## DATA EXTRACT:
--- START ---

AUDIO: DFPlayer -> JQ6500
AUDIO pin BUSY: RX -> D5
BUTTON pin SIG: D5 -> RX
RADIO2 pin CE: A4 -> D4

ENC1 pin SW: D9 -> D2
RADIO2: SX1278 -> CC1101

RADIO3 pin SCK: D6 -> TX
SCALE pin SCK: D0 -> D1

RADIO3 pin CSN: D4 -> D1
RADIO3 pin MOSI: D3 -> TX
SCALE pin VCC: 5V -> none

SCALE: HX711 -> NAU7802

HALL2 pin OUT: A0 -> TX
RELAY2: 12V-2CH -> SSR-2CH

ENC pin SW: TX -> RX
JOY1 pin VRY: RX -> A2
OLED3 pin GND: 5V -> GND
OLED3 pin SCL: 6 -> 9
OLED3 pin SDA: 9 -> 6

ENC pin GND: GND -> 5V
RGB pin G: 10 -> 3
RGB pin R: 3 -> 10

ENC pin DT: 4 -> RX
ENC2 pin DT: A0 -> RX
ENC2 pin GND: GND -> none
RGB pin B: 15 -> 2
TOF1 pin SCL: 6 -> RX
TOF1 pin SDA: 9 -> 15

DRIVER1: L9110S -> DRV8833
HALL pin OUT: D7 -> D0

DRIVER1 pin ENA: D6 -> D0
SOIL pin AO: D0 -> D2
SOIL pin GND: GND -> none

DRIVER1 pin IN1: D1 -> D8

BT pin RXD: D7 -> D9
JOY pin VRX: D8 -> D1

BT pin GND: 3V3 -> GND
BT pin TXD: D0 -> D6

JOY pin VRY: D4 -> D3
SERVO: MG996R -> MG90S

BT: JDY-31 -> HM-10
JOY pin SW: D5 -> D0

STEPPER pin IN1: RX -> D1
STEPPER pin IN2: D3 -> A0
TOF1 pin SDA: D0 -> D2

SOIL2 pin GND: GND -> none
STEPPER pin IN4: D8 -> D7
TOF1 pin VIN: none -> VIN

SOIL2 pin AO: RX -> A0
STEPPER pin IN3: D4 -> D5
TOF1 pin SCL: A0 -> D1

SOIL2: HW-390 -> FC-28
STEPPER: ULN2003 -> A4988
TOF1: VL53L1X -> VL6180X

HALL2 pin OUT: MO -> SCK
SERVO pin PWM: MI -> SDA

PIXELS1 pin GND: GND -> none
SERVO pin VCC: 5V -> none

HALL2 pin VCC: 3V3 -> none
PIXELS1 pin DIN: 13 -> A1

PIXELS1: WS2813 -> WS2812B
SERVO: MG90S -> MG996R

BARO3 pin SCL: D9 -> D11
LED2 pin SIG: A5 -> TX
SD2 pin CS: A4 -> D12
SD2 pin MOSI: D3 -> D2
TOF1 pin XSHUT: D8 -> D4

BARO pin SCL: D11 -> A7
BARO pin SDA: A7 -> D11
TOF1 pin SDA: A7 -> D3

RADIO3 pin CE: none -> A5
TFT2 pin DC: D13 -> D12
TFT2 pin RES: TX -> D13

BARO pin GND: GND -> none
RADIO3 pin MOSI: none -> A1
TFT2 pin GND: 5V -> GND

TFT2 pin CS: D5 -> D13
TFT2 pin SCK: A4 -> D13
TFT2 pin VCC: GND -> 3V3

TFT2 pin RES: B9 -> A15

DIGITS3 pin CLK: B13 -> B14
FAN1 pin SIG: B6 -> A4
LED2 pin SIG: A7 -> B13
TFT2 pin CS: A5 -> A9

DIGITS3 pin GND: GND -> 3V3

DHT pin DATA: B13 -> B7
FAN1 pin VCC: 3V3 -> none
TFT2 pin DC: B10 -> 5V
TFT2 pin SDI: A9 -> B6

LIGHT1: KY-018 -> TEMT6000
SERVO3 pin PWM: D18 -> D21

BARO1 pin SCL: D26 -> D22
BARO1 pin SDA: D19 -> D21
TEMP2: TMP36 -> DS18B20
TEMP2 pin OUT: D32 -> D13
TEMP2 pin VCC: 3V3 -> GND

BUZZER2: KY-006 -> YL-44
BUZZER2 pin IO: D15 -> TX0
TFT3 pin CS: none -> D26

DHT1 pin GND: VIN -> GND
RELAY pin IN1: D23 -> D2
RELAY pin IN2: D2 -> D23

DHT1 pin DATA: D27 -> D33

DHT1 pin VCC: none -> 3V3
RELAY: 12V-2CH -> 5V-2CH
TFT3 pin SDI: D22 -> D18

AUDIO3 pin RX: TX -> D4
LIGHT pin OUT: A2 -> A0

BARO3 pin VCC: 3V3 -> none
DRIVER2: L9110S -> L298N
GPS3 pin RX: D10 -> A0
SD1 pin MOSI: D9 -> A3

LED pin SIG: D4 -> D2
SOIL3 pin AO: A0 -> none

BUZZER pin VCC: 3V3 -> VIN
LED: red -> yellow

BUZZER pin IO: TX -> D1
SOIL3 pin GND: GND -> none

--- END ---

## PROMPT:
Copy exactly, and only, the lines from the line containing "SOIL pin GND: GND -> none" to the end of the listing, with both ends included.

## SOLUTION FOR THIS PROBLEM:
SOIL pin GND: GND -> none

DRIVER1 pin IN1: D1 -> D8

BT pin RXD: D7 -> D9
JOY pin VRX: D8 -> D1

BT pin GND: 3V3 -> GND
BT pin TXD: D0 -> D6

JOY pin VRY: D4 -> D3
SERVO: MG996R -> MG90S

BT: JDY-31 -> HM-10
JOY pin SW: D5 -> D0

STEPPER pin IN1: RX -> D1
STEPPER pin IN2: D3 -> A0
TOF1 pin SDA: D0 -> D2

SOIL2 pin GND: GND -> none
STEPPER pin IN4: D8 -> D7
TOF1 pin VIN: none -> VIN

SOIL2 pin AO: RX -> A0
STEPPER pin IN3: D4 -> D5
TOF1 pin SCL: A0 -> D1

SOIL2: HW-390 -> FC-28
STEPPER: ULN2003 -> A4988
TOF1: VL53L1X -> VL6180X

HALL2 pin OUT: MO -> SCK
SERVO pin PWM: MI -> SDA

PIXELS1 pin GND: GND -> none
SERVO pin VCC: 5V -> none

HALL2 pin VCC: 3V3 -> none
PIXELS1 pin DIN: 13 -> A1

PIXELS1: WS2813 -> WS2812B
SERVO: MG90S -> MG996R

BARO3 pin SCL: D9 -> D11
LED2 pin SIG: A5 -> TX
SD2 pin CS: A4 -> D12
SD2 pin MOSI: D3 -> D2
TOF1 pin XSHUT: D8 -> D4

BARO pin SCL: D11 -> A7
BARO pin SDA: A7 -> D11
TOF1 pin SDA: A7 -> D3

RADIO3 pin CE: none -> A5
TFT2 pin DC: D13 -> D12
TFT2 pin RES: TX -> D13

BARO pin GND: GND -> none
RADIO3 pin MOSI: none -> A1
TFT2 pin GND: 5V -> GND

TFT2 pin CS: D5 -> D13
TFT2 pin SCK: A4 -> D13
TFT2 pin VCC: GND -> 3V3

TFT2 pin RES: B9 -> A15

DIGITS3 pin CLK: B13 -> B14
FAN1 pin SIG: B6 -> A4
LED2 pin SIG: A7 -> B13
TFT2 pin CS: A5 -> A9

DIGITS3 pin GND: GND -> 3V3

DHT pin DATA: B13 -> B7
FAN1 pin VCC: 3V3 -> none
TFT2 pin DC: B10 -> 5V
TFT2 pin SDI: A9 -> B6

LIGHT1: KY-018 -> TEMT6000
SERVO3 pin PWM: D18 -> D21

BARO1 pin SCL: D26 -> D22
BARO1 pin SDA: D19 -> D21
TEMP2: TMP36 -> DS18B20
TEMP2 pin OUT: D32 -> D13
TEMP2 pin VCC: 3V3 -> GND

BUZZER2: KY-006 -> YL-44
BUZZER2 pin IO: D15 -> TX0
TFT3 pin CS: none -> D26

DHT1 pin GND: VIN -> GND
RELAY pin IN1: D23 -> D2
RELAY pin IN2: D2 -> D23

DHT1 pin DATA: D27 -> D33

DHT1 pin VCC: none -> 3V3
RELAY: 12V-2CH -> 5V-2CH
TFT3 pin SDI: D22 -> D18

AUDIO3 pin RX: TX -> D4
LIGHT pin OUT: A2 -> A0

BARO3 pin VCC: 3V3 -> none
DRIVER2: L9110S -> L298N
GPS3 pin RX: D10 -> A0
SD1 pin MOSI: D9 -> A3

LED pin SIG: D4 -> D2
SOIL3 pin AO: A0 -> none

BUZZER pin VCC: 3V3 -> VIN
LED: red -> yellow

BUZZER pin IO: TX -> D1
SOIL3 pin GND: GND -> none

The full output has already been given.